Instructions for the task: Reproduce exactly the lines below from the one containing "blue dumbbell: 1 -> 2" through the one containing "white vase: 0 -> 2", including both, and nothing else.

======== Entries shown ========

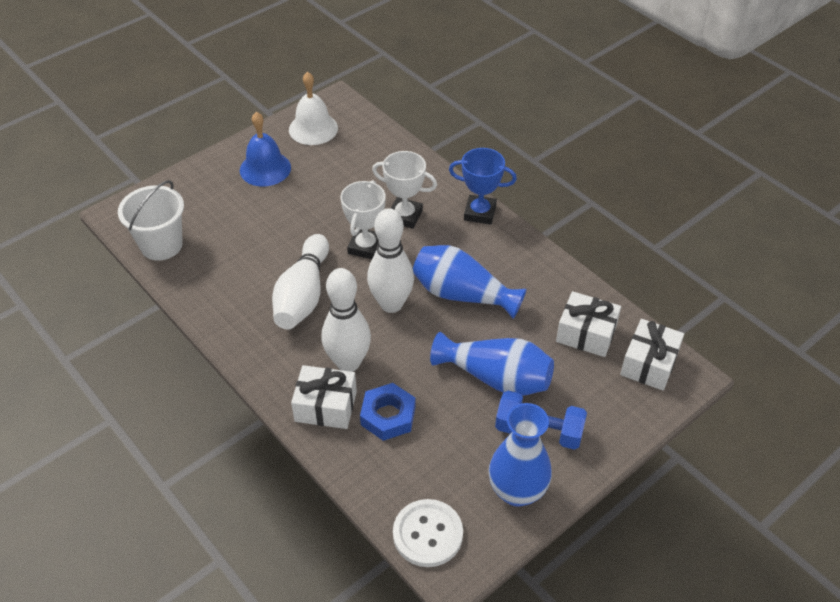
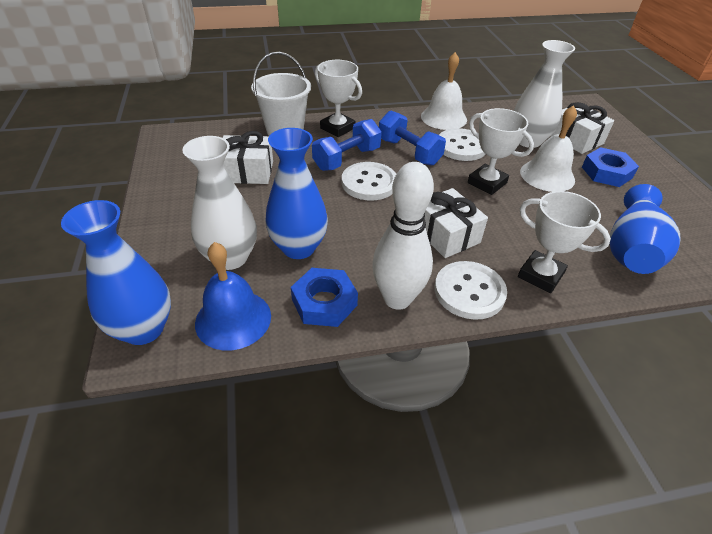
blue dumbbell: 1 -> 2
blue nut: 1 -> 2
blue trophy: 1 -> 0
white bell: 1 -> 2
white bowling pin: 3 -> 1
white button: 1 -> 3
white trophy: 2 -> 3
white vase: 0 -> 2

========
======== Entries shown ========

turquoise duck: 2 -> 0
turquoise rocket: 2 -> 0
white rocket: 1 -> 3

========

The completed task:
blue dumbbell: 1 -> 2
blue nut: 1 -> 2
blue trophy: 1 -> 0
white bell: 1 -> 2
white bowling pin: 3 -> 1
white button: 1 -> 3
white trophy: 2 -> 3
white vase: 0 -> 2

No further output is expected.